_Coordinate-based change listings_:
[Start of section]
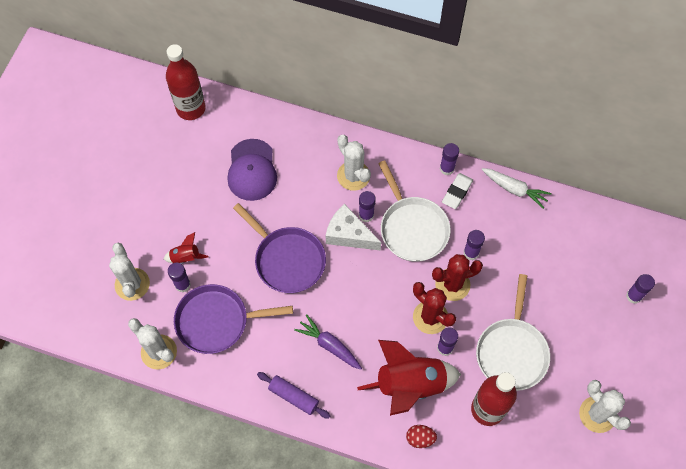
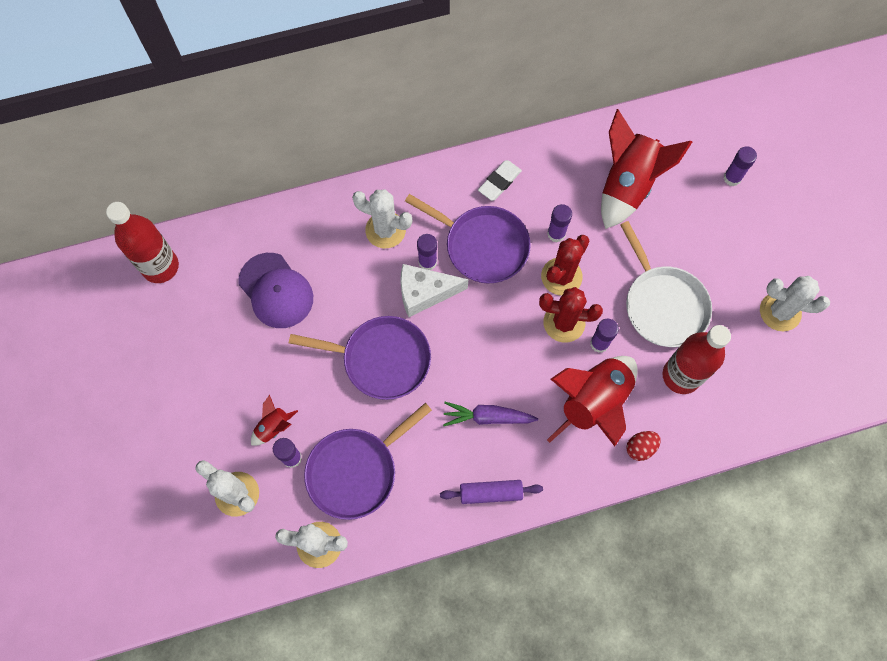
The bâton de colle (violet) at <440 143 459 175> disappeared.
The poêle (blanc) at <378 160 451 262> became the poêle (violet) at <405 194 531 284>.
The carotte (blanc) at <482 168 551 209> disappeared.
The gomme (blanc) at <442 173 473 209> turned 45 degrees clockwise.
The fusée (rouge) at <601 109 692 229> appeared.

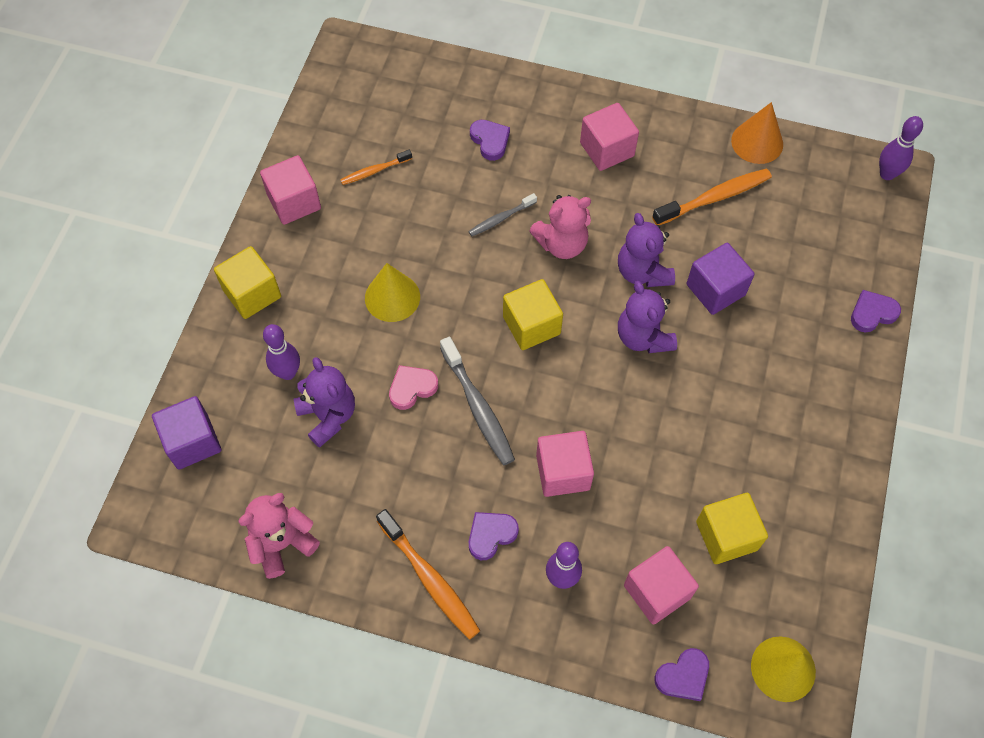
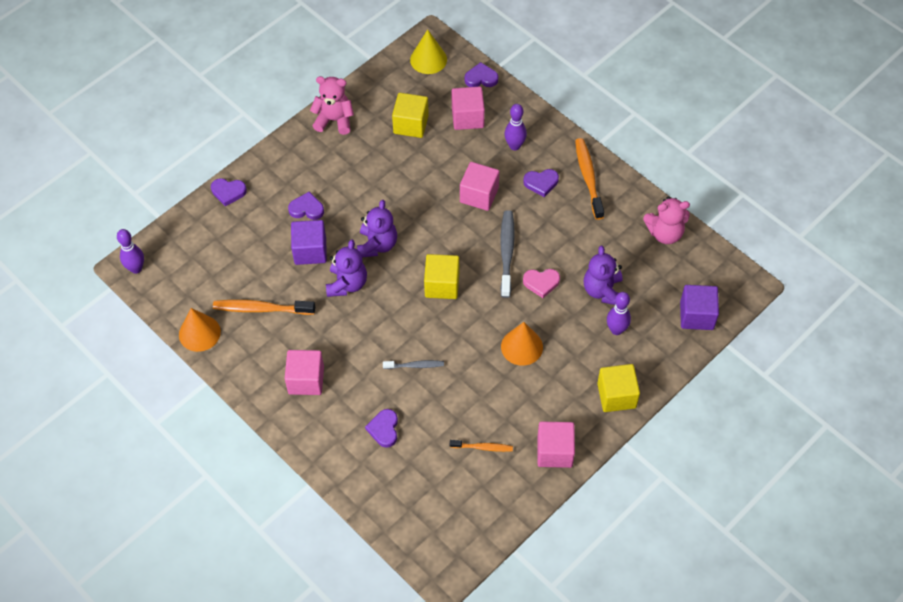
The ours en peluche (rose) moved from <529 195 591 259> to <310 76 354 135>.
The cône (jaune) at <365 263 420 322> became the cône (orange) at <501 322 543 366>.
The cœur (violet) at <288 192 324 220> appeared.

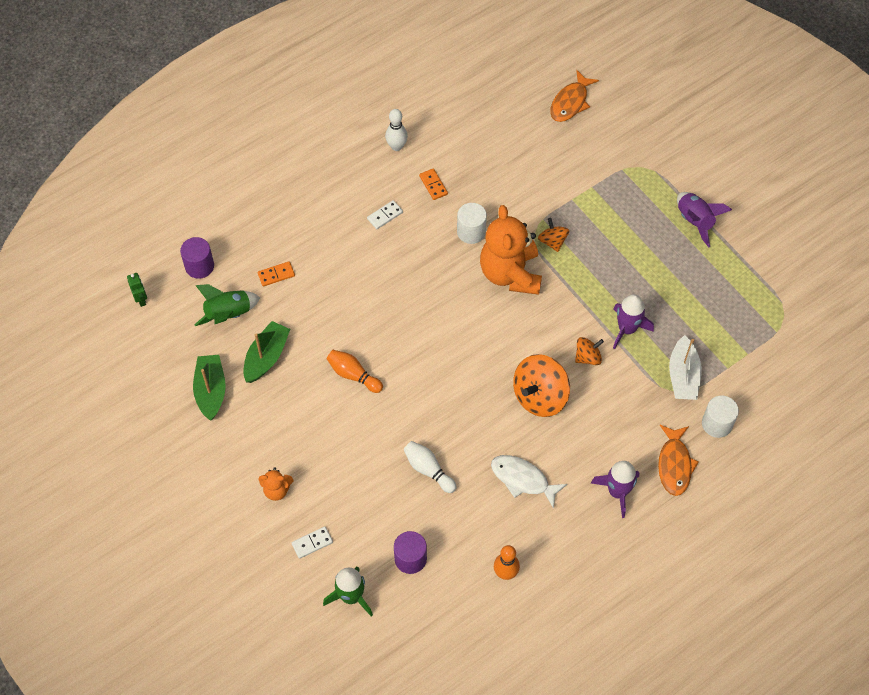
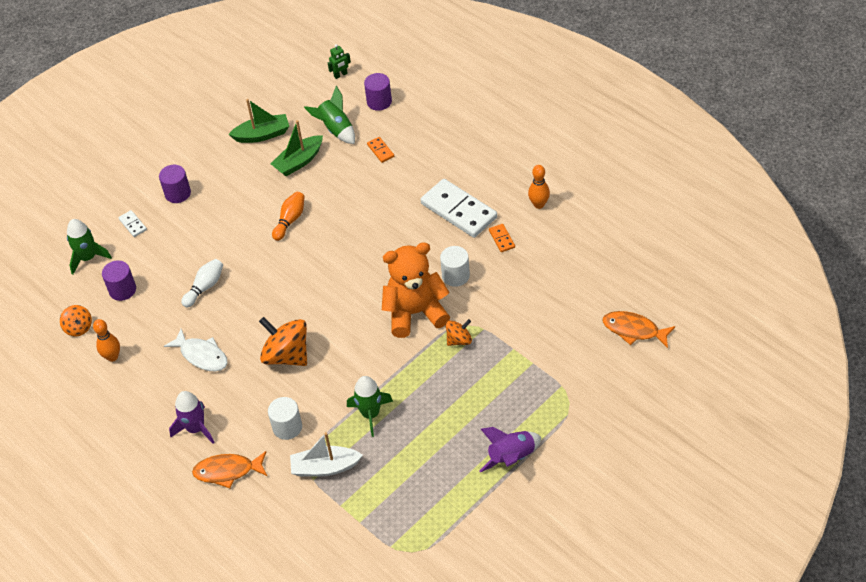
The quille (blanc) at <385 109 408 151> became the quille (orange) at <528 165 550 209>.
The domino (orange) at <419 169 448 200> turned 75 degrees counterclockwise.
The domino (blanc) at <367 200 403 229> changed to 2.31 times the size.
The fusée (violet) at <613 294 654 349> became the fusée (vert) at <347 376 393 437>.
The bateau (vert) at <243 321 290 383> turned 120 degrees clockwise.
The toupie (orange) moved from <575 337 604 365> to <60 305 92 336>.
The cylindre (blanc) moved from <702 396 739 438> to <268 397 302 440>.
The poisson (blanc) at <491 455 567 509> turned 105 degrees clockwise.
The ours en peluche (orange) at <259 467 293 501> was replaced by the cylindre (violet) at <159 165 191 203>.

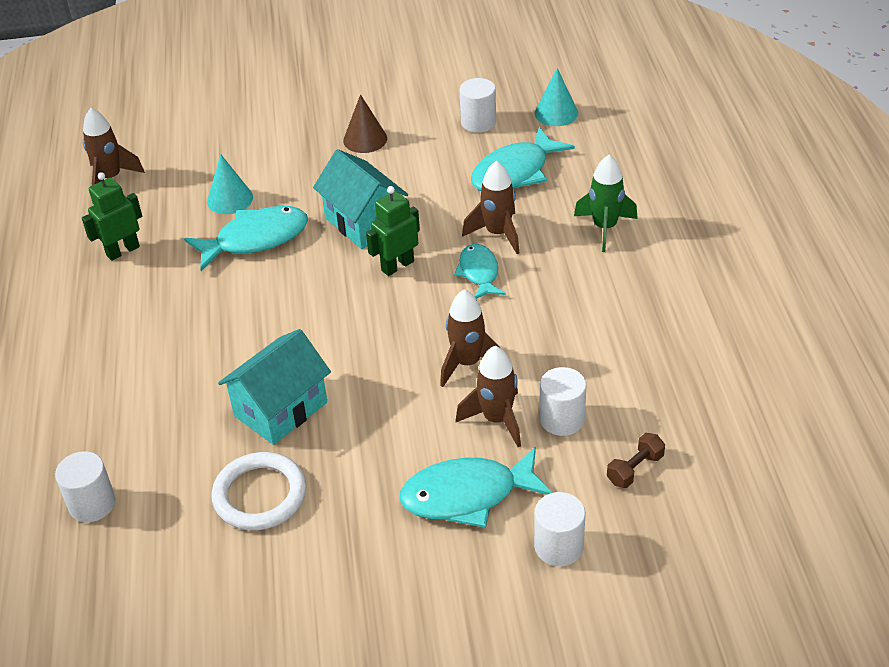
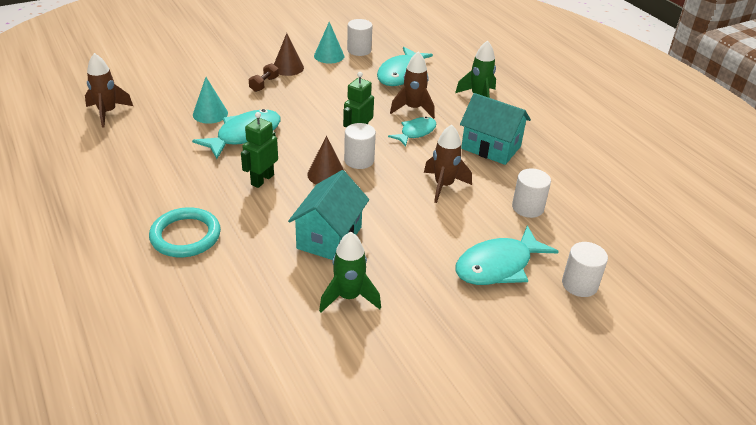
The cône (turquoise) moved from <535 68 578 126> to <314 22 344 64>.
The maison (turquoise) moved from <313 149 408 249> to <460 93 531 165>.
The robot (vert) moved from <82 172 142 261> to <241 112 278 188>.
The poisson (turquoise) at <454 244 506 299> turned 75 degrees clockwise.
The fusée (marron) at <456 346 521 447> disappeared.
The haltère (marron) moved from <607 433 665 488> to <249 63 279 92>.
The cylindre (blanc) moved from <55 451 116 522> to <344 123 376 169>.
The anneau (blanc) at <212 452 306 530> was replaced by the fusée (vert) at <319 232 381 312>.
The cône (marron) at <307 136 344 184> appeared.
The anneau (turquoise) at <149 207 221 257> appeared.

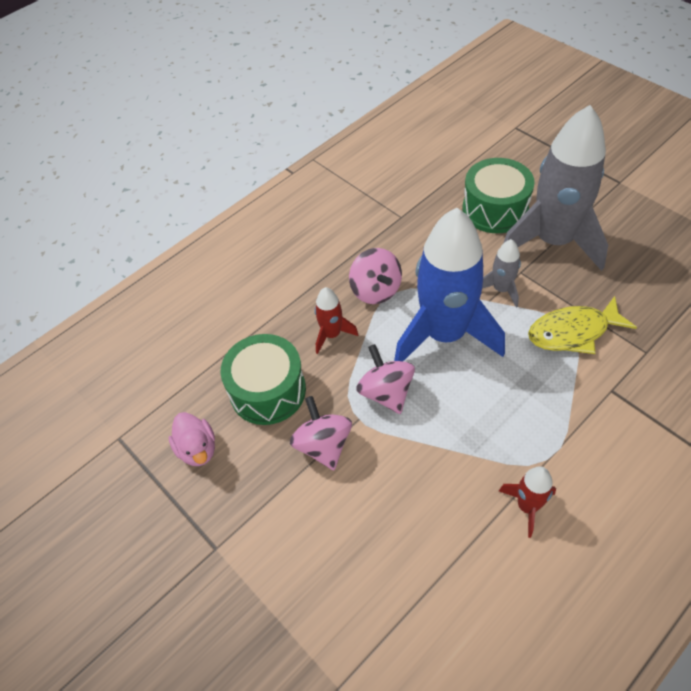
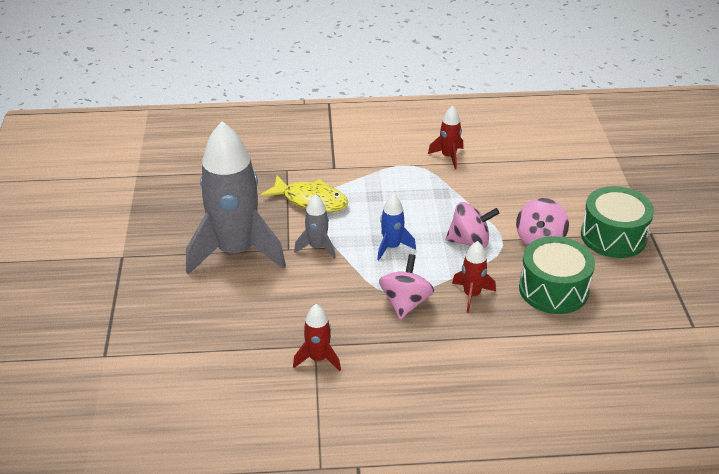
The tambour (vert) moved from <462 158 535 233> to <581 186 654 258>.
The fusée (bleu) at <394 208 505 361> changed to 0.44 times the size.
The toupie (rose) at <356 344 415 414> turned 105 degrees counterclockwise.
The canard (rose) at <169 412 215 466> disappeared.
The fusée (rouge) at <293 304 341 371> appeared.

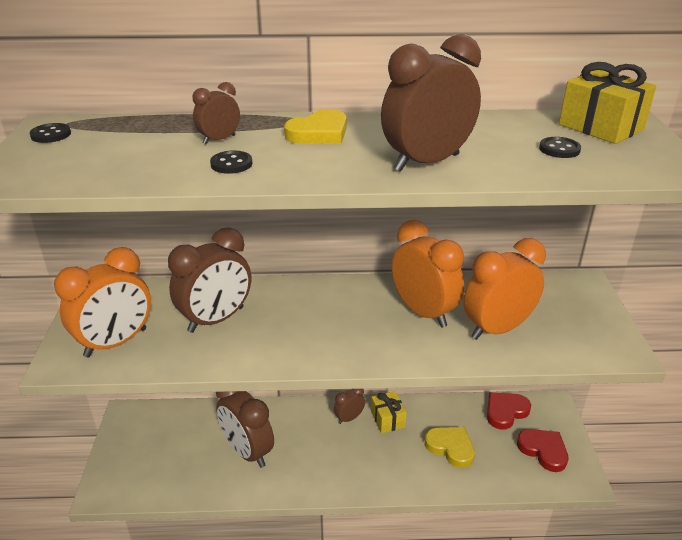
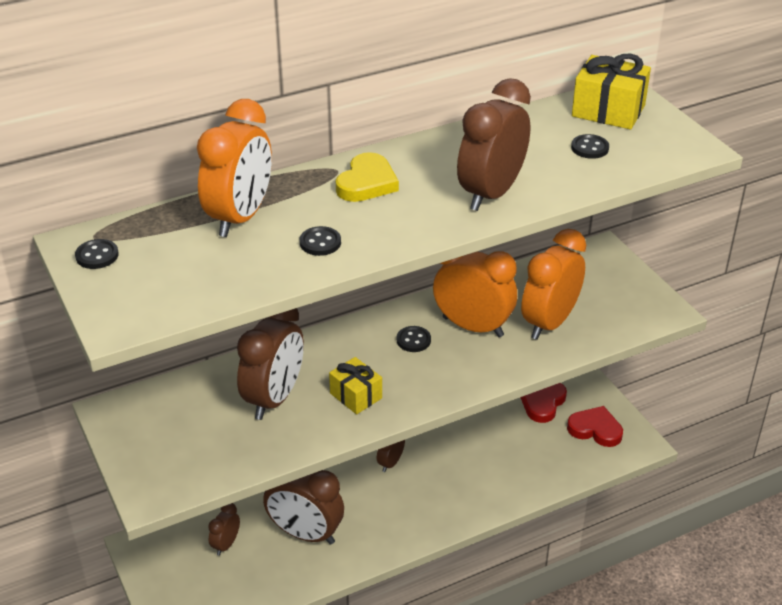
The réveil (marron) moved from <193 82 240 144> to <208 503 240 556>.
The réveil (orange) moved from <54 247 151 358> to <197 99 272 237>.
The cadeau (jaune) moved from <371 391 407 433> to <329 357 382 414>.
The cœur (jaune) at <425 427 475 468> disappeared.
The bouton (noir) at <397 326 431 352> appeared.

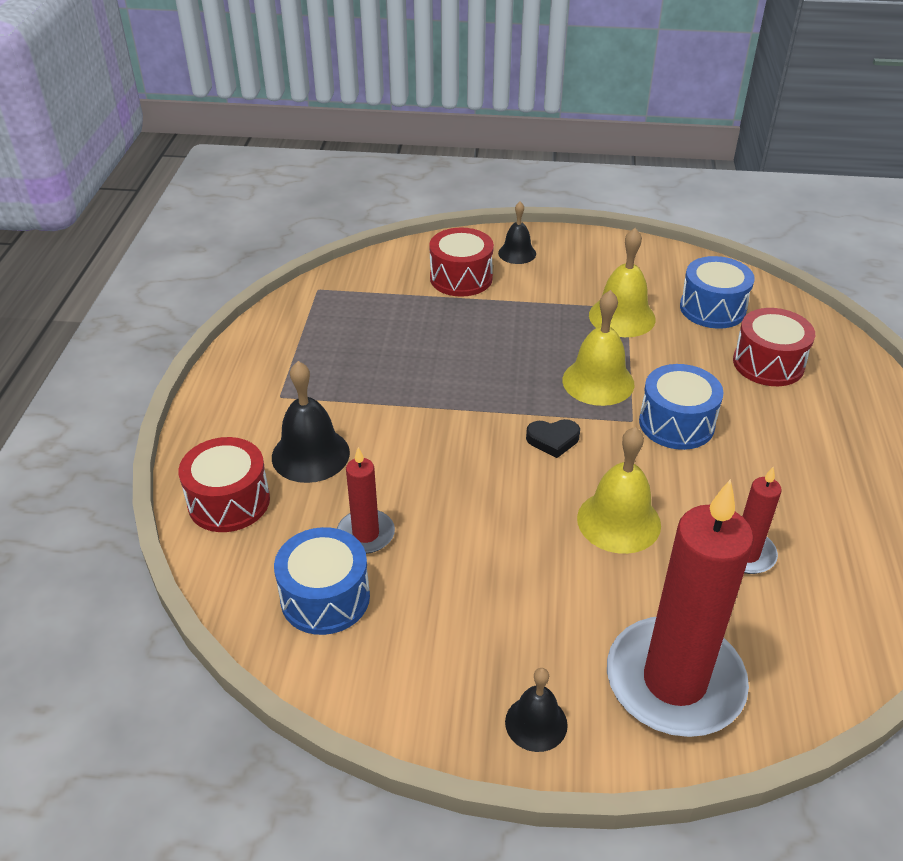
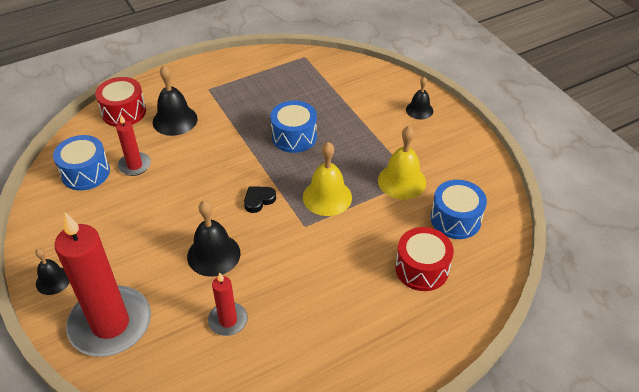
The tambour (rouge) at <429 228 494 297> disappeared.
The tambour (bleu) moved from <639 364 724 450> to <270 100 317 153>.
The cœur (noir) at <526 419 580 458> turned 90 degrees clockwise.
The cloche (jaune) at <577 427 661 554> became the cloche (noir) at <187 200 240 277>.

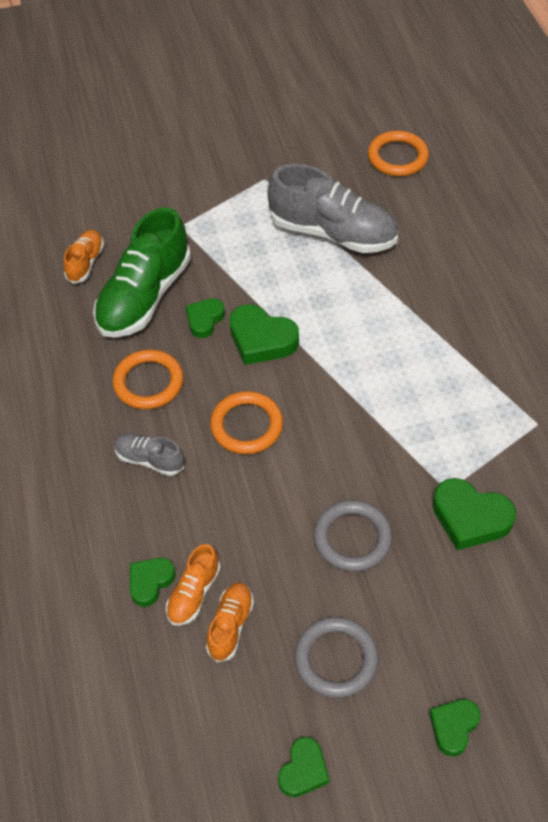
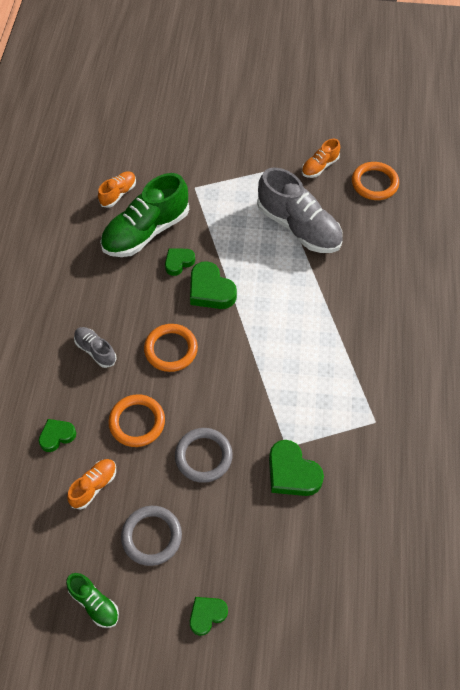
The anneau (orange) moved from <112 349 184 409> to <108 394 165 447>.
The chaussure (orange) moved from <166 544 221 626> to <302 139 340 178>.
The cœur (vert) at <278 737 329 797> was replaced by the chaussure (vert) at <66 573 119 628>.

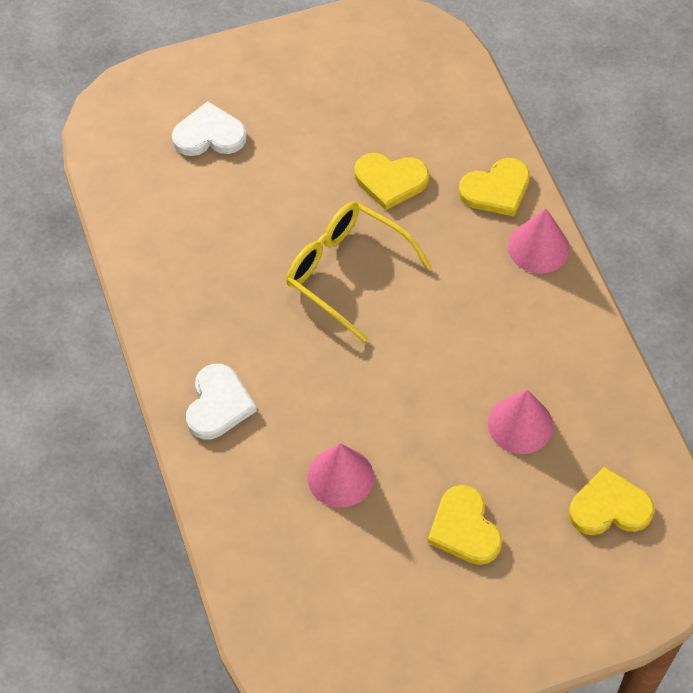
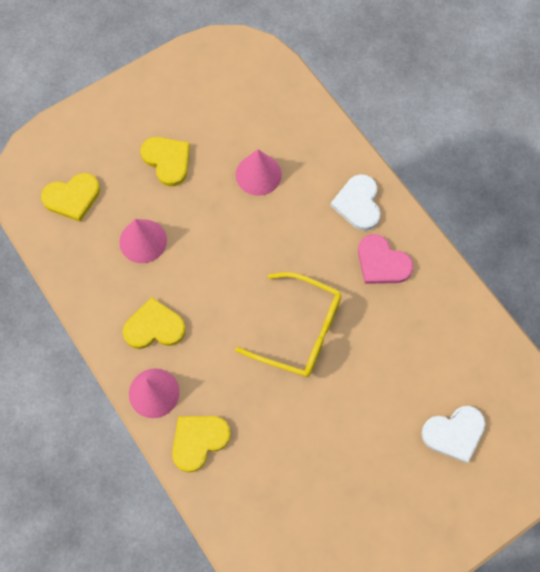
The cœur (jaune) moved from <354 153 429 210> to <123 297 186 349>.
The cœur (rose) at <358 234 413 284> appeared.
[End of section]
_About this exercise_:
Output every line of the records above unchanged, and keep the pictures out.

_Reply_:
The bâton de colle (violet) at <440 143 459 175> disappeared.
The poêle (blanc) at <378 160 451 262> became the poêle (violet) at <405 194 531 284>.
The carotte (blanc) at <482 168 551 209> disappeared.
The gomme (blanc) at <442 173 473 209> turned 45 degrees clockwise.
The fusée (rouge) at <601 109 692 229> appeared.

The ours en peluche (rose) moved from <529 195 591 259> to <310 76 354 135>.
The cône (jaune) at <365 263 420 322> became the cône (orange) at <501 322 543 366>.
The cœur (violet) at <288 192 324 220> appeared.

The quille (blanc) at <385 109 408 151> became the quille (orange) at <528 165 550 209>.
The domino (orange) at <419 169 448 200> turned 75 degrees counterclockwise.
The domino (blanc) at <367 200 403 229> changed to 2.31 times the size.
The fusée (violet) at <613 294 654 349> became the fusée (vert) at <347 376 393 437>.
The bateau (vert) at <243 321 290 383> turned 120 degrees clockwise.
The toupie (orange) moved from <575 337 604 365> to <60 305 92 336>.
The cylindre (blanc) moved from <702 396 739 438> to <268 397 302 440>.
The poisson (blanc) at <491 455 567 509> turned 105 degrees clockwise.
The ours en peluche (orange) at <259 467 293 501> was replaced by the cylindre (violet) at <159 165 191 203>.

The cône (turquoise) moved from <535 68 578 126> to <314 22 344 64>.
The maison (turquoise) moved from <313 149 408 249> to <460 93 531 165>.
The robot (vert) moved from <82 172 142 261> to <241 112 278 188>.
The poisson (turquoise) at <454 244 506 299> turned 75 degrees clockwise.
The fusée (marron) at <456 346 521 447> disappeared.
The haltère (marron) moved from <607 433 665 488> to <249 63 279 92>.
The cylindre (blanc) moved from <55 451 116 522> to <344 123 376 169>.
The anneau (blanc) at <212 452 306 530> was replaced by the fusée (vert) at <319 232 381 312>.
The cône (marron) at <307 136 344 184> appeared.
The anneau (turquoise) at <149 207 221 257> appeared.

The tambour (vert) moved from <462 158 535 233> to <581 186 654 258>.
The fusée (bleu) at <394 208 505 361> changed to 0.44 times the size.
The toupie (rose) at <356 344 415 414> turned 105 degrees counterclockwise.
The canard (rose) at <169 412 215 466> disappeared.
The fusée (rouge) at <293 304 341 371> appeared.

The réveil (marron) moved from <193 82 240 144> to <208 503 240 556>.
The réveil (orange) moved from <54 247 151 358> to <197 99 272 237>.
The cadeau (jaune) moved from <371 391 407 433> to <329 357 382 414>.
The cœur (jaune) at <425 427 475 468> disappeared.
The bouton (noir) at <397 326 431 352> appeared.

The tambour (rouge) at <429 228 494 297> disappeared.
The tambour (bleu) moved from <639 364 724 450> to <270 100 317 153>.
The cœur (noir) at <526 419 580 458> turned 90 degrees clockwise.
The cloche (jaune) at <577 427 661 554> became the cloche (noir) at <187 200 240 277>.

The anneau (orange) moved from <112 349 184 409> to <108 394 165 447>.
The chaussure (orange) moved from <166 544 221 626> to <302 139 340 178>.
The cœur (vert) at <278 737 329 797> was replaced by the chaussure (vert) at <66 573 119 628>.

The cœur (jaune) moved from <354 153 429 210> to <123 297 186 349>.
The cœur (rose) at <358 234 413 284> appeared.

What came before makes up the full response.